PROBLEM DETAILS: Set the pictures aside and return each record below precisely as written.

[Coordinate-based change data]
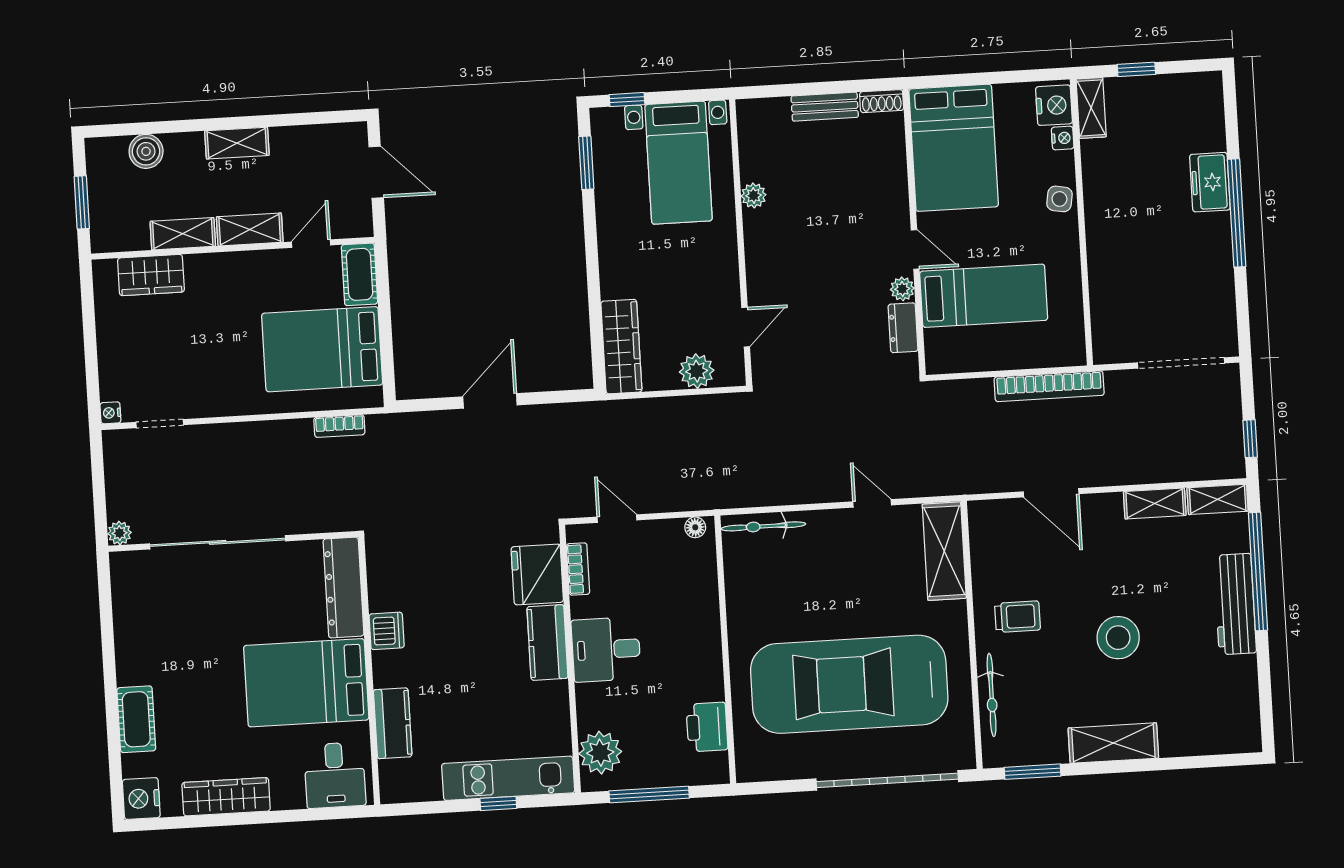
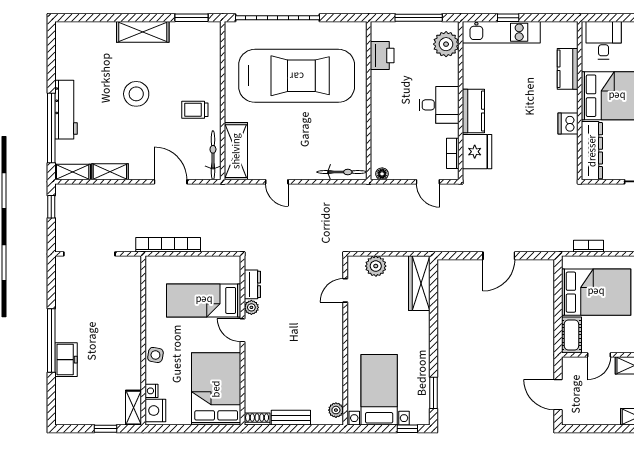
plant: (754, 195) -> (336, 410), moved
bicycle: (992, 695) -> (213, 155), moved

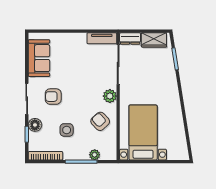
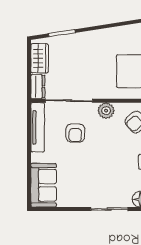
tv unit: (102, 38) -> (38, 127), width x1.41
sofa: (39, 58) -> (44, 185), moved, turned 90
armchair: (53, 97) -> (75, 133), moved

RESULT:
plant: (754, 195) -> (336, 410), moved
bicycle: (992, 695) -> (213, 155), moved

tv unit: (102, 38) -> (38, 127), width x1.41
sofa: (39, 58) -> (44, 185), moved, turned 90
armchair: (53, 97) -> (75, 133), moved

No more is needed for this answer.